> INSTRUCTIONS FOR THE TASK
Write out the material below word for word, every line in its original order, without changing anything.

Dataset items:
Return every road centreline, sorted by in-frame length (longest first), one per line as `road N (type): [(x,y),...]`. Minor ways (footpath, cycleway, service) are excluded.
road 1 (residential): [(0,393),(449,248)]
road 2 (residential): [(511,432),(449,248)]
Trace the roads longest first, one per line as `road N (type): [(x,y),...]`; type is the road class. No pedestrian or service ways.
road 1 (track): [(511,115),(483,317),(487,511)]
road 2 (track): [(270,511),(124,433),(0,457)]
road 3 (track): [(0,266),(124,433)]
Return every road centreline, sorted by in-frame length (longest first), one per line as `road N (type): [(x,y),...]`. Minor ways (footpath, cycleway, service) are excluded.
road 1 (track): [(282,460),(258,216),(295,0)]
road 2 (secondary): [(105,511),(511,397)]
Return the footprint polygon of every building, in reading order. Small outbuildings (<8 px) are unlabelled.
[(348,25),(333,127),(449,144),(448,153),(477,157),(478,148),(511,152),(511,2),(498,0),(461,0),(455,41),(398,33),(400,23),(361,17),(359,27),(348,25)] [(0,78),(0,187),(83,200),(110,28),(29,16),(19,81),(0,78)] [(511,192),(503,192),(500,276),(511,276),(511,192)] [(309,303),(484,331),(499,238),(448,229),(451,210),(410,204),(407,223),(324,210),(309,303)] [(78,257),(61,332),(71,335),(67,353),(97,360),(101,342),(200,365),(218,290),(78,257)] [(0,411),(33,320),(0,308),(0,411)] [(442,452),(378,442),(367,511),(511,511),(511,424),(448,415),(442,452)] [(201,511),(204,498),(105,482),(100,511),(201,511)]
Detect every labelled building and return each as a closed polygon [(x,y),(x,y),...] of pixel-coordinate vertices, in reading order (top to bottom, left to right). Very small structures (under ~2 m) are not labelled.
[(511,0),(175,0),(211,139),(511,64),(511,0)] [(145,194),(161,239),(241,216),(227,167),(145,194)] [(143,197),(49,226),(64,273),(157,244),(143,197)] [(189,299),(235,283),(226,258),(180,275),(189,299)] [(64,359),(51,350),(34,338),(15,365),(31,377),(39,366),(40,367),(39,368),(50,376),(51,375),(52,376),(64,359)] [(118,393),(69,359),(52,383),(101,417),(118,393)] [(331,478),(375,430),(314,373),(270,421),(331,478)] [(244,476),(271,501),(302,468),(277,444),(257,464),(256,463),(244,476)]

> TASK ANSWER
Return every road centreline, sorted by in-frame length (longest first), one per line as `road N (type): [(x,y),...]`. Minor ways (footpath, cycleway, service) are excluded.
road 1 (residential): [(0,393),(449,248)]
road 2 (residential): [(511,432),(449,248)]
Trace the roads longest first, one per line as `road N (type): [(x,y),...]`; type is the road class. No pedestrian or service ways.
road 1 (track): [(511,115),(483,317),(487,511)]
road 2 (track): [(270,511),(124,433),(0,457)]
road 3 (track): [(0,266),(124,433)]
Return every road centreline, sorted by in-frame length (longest first), one per line as `road N (type): [(x,y),...]`. Minor ways (footpath, cycleway, service) are excluded.
road 1 (track): [(282,460),(258,216),(295,0)]
road 2 (secondary): [(105,511),(511,397)]
Return the footprint polygon of every building, in reading order. Small outbuildings (<8 px) are unlabelled.
[(348,25),(333,127),(449,144),(448,153),(477,157),(478,148),(511,152),(511,2),(498,0),(461,0),(455,41),(398,33),(400,23),(361,17),(359,27),(348,25)] [(0,78),(0,187),(83,200),(110,28),(29,16),(19,81),(0,78)] [(511,192),(503,192),(500,276),(511,276),(511,192)] [(309,303),(484,331),(499,238),(448,229),(451,210),(410,204),(407,223),(324,210),(309,303)] [(78,257),(61,332),(71,335),(67,353),(97,360),(101,342),(200,365),(218,290),(78,257)] [(0,411),(33,320),(0,308),(0,411)] [(442,452),(378,442),(367,511),(511,511),(511,424),(448,415),(442,452)] [(201,511),(204,498),(105,482),(100,511),(201,511)]
Detect every labelled building and return each as a closed polygon [(x,y),(x,y),...] of pixel-coordinate vertices, in reading order (top to bottom, left to right). Very small structures (under ~2 m) are not labelled.
[(511,0),(175,0),(211,139),(511,64),(511,0)] [(145,194),(161,239),(241,216),(227,167),(145,194)] [(143,197),(49,226),(64,273),(157,244),(143,197)] [(189,299),(235,283),(226,258),(180,275),(189,299)] [(64,359),(51,350),(34,338),(15,365),(31,377),(39,366),(40,367),(39,368),(50,376),(51,375),(52,376),(64,359)] [(118,393),(69,359),(52,383),(101,417),(118,393)] [(331,478),(375,430),(314,373),(270,421),(331,478)] [(244,476),(271,501),(302,468),(277,444),(257,464),(256,463),(244,476)]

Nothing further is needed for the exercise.